Problem statement: Print only the lines below from the one with "R12: 130k (GND, NET9) -> 270k (GND, NET9)" to the one with "U1 pin OUT: NET10 -> NET7", both included, exactly as they stand. Leave pictures out.

"""

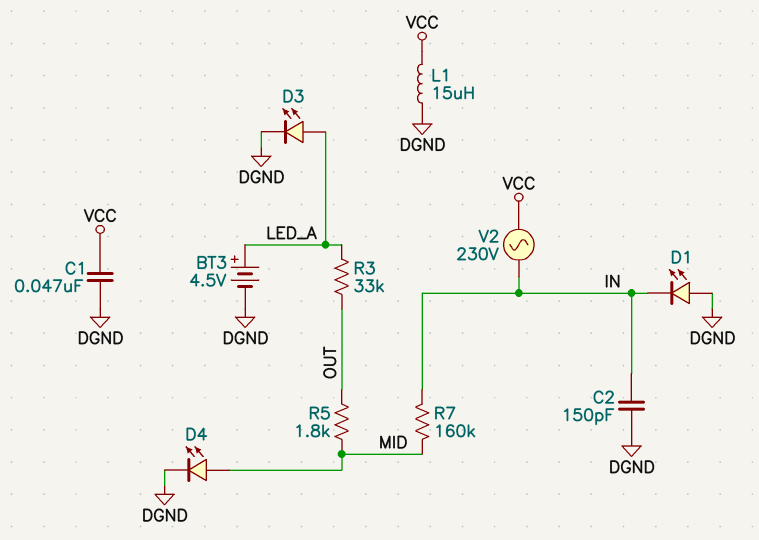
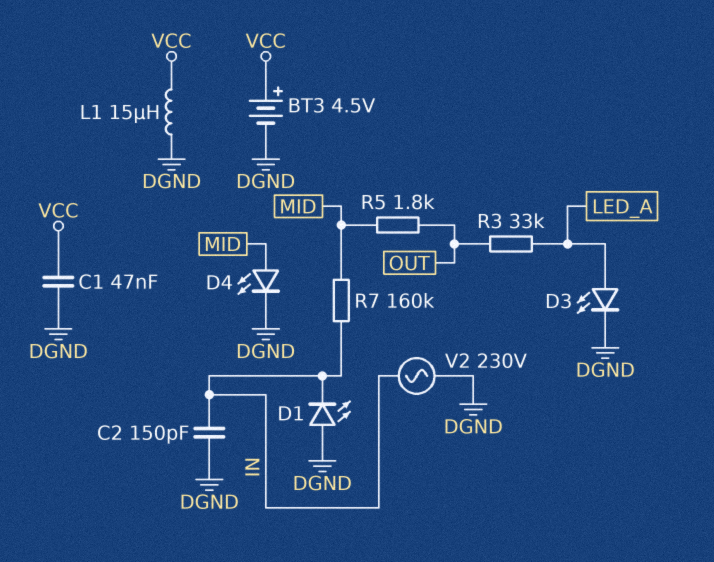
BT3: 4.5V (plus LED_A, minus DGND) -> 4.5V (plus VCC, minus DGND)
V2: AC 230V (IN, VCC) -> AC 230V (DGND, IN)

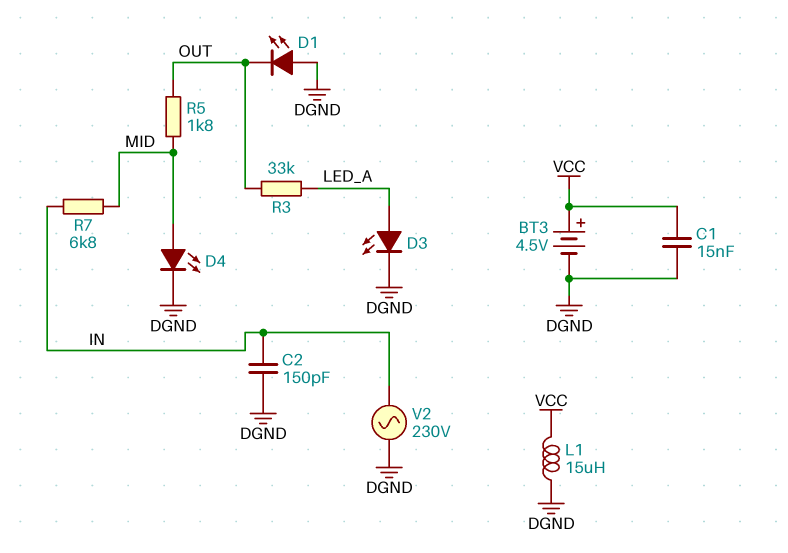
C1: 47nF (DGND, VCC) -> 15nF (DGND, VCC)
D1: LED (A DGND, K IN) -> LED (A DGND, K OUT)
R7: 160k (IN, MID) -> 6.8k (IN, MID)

"""
"""

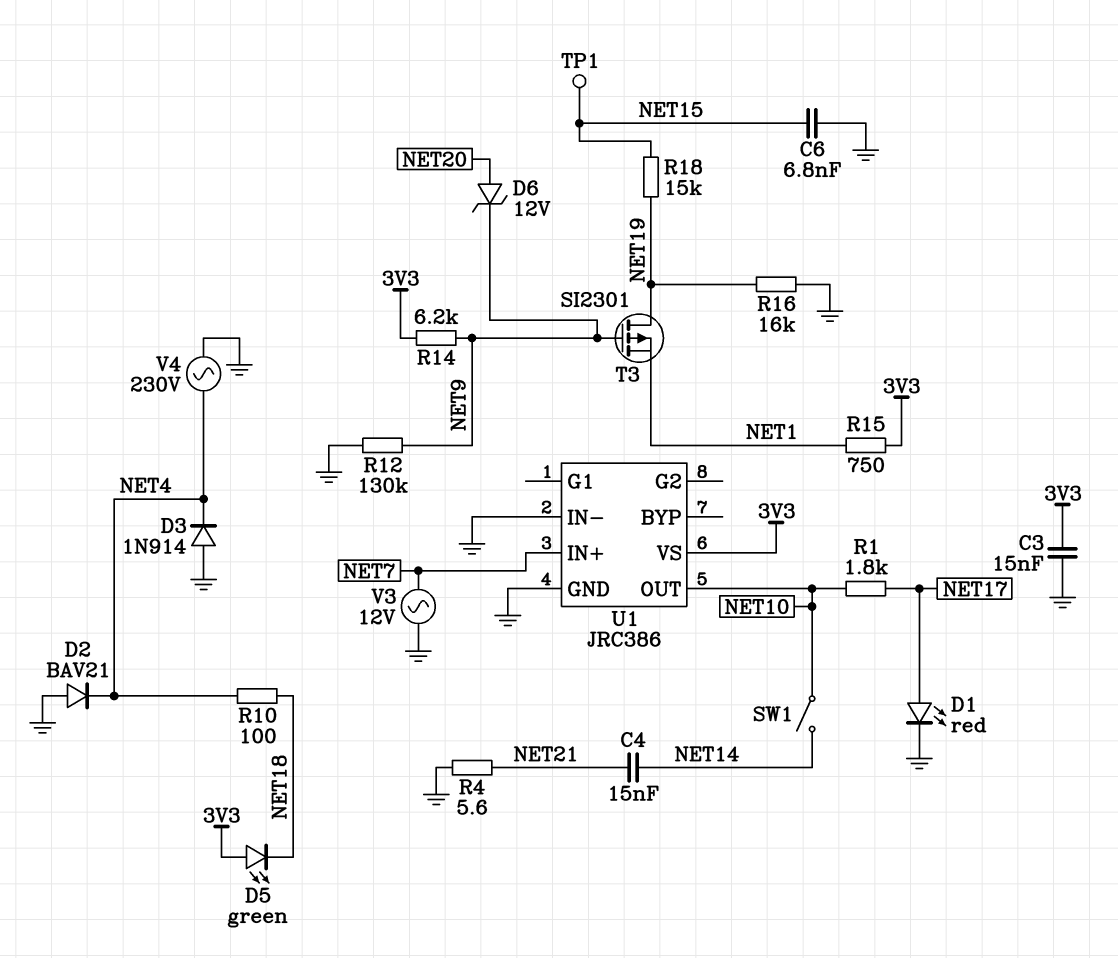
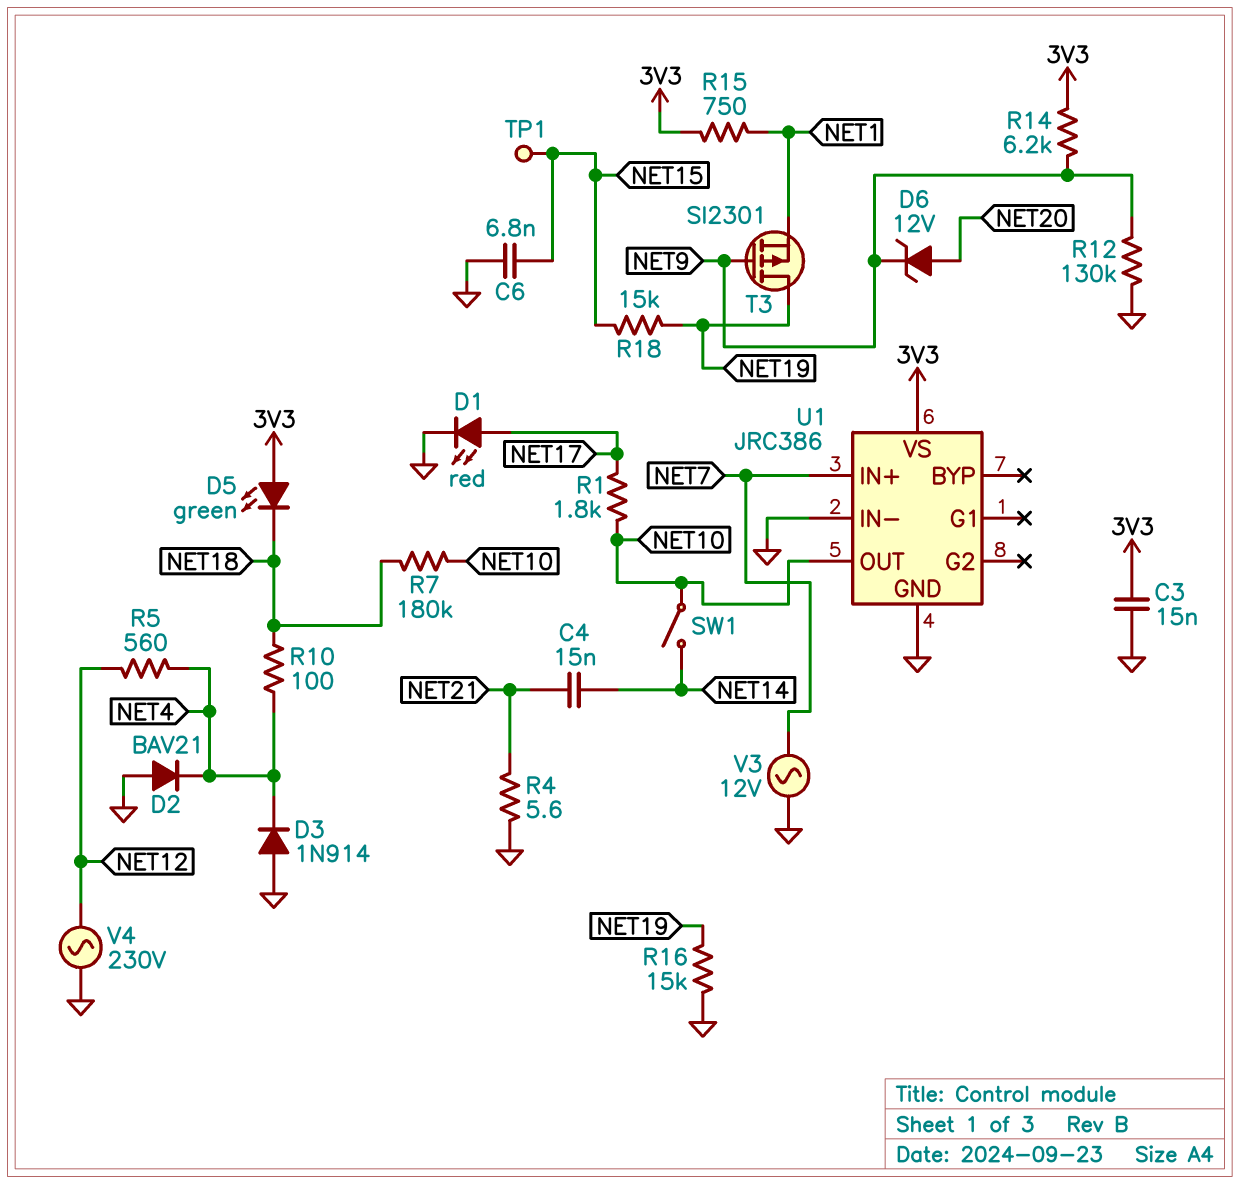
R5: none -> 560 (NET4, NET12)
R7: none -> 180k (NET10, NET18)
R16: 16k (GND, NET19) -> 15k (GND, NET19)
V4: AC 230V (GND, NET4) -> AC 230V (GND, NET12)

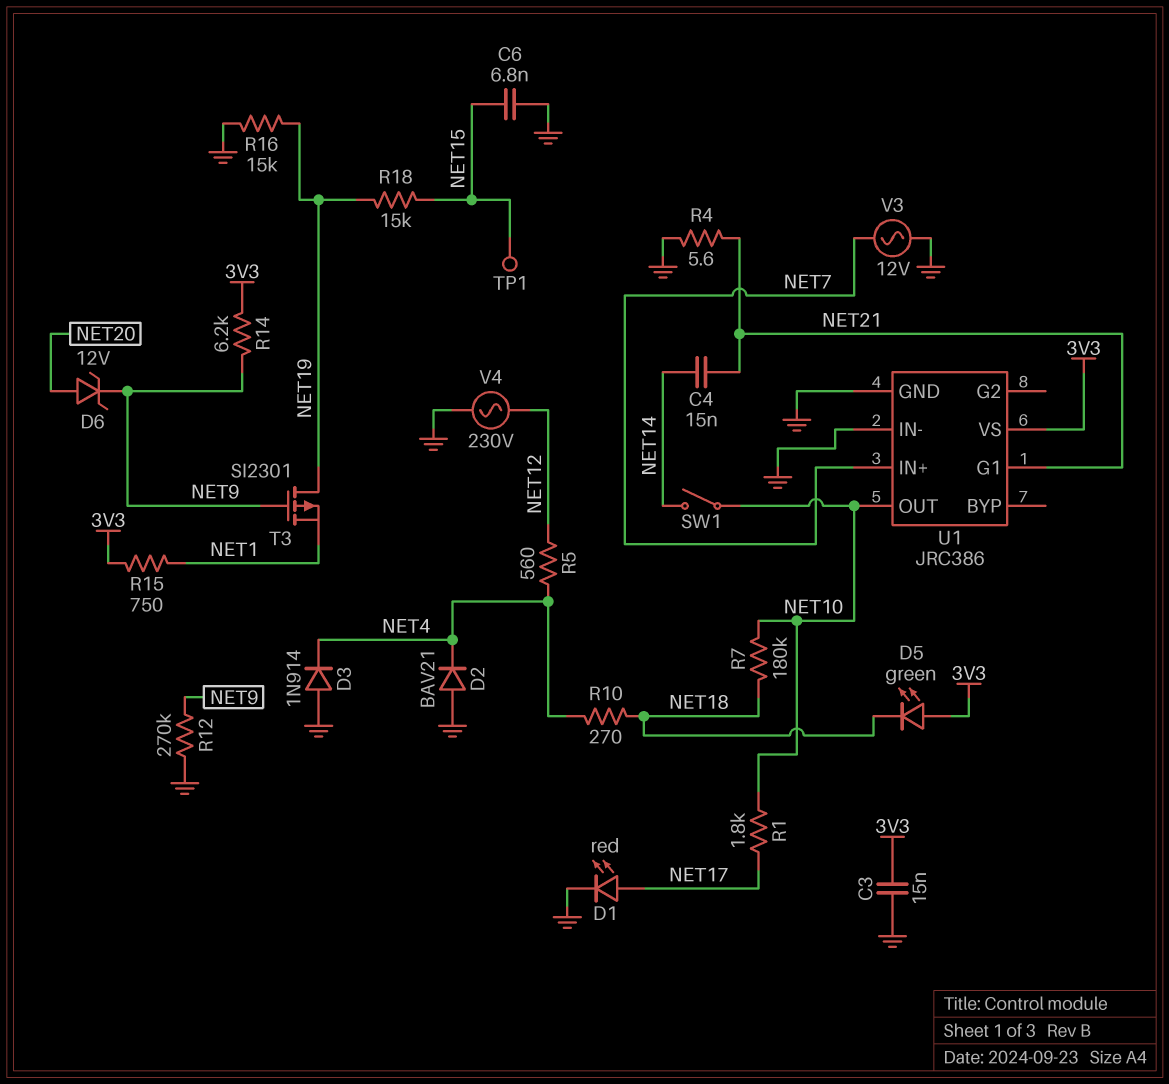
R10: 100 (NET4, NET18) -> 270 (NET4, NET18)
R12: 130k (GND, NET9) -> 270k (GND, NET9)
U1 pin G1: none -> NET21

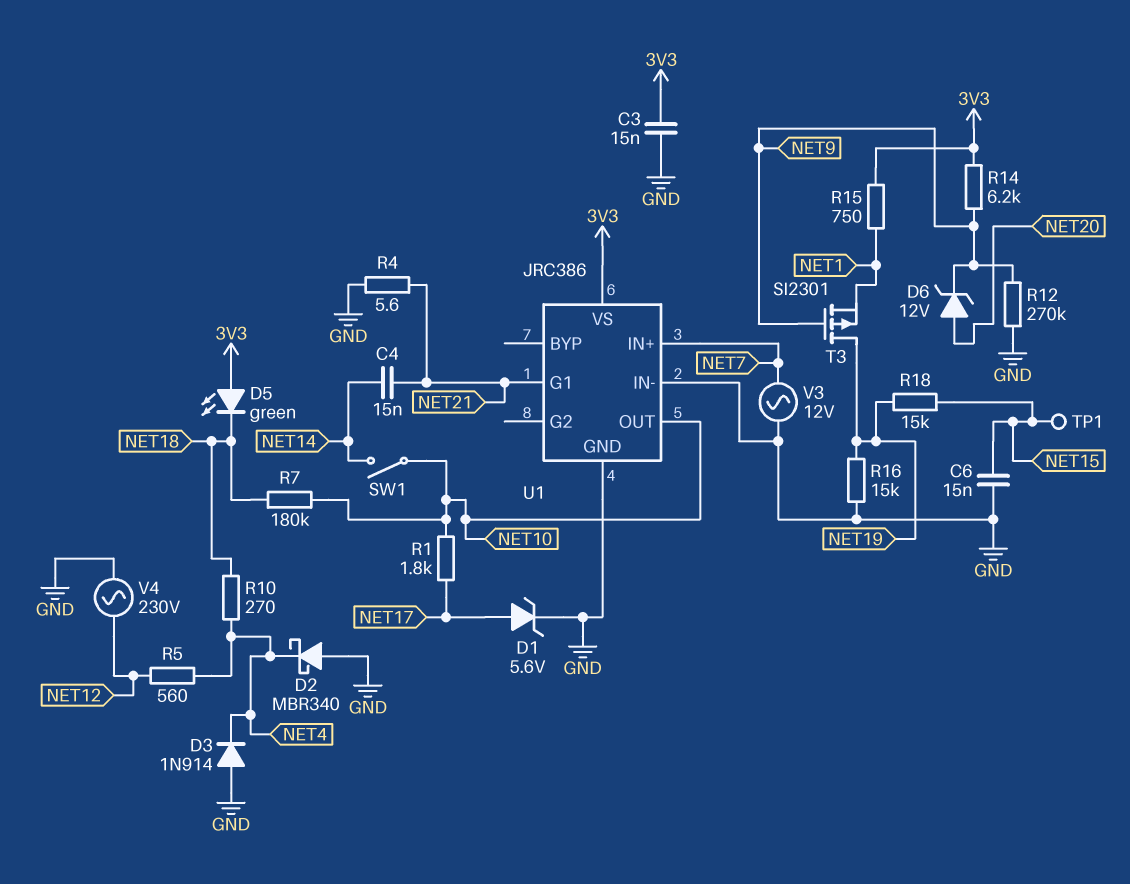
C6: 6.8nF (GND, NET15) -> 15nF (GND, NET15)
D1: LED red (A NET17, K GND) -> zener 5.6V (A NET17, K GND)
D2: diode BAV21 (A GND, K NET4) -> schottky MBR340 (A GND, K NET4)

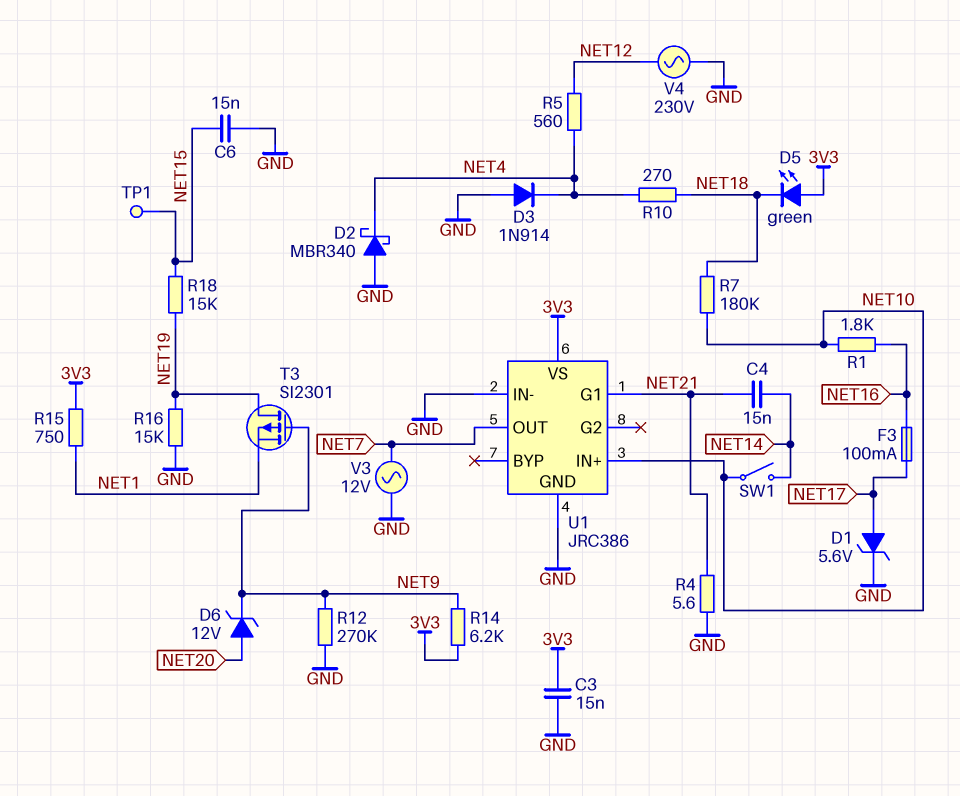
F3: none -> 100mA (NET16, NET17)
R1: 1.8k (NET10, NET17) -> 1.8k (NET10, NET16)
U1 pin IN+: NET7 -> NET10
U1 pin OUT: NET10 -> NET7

"""

Solution to this exercise:
R12: 130k (GND, NET9) -> 270k (GND, NET9)
U1 pin G1: none -> NET21

C6: 6.8nF (GND, NET15) -> 15nF (GND, NET15)
D1: LED red (A NET17, K GND) -> zener 5.6V (A NET17, K GND)
D2: diode BAV21 (A GND, K NET4) -> schottky MBR340 (A GND, K NET4)

F3: none -> 100mA (NET16, NET17)
R1: 1.8k (NET10, NET17) -> 1.8k (NET10, NET16)
U1 pin IN+: NET7 -> NET10
U1 pin OUT: NET10 -> NET7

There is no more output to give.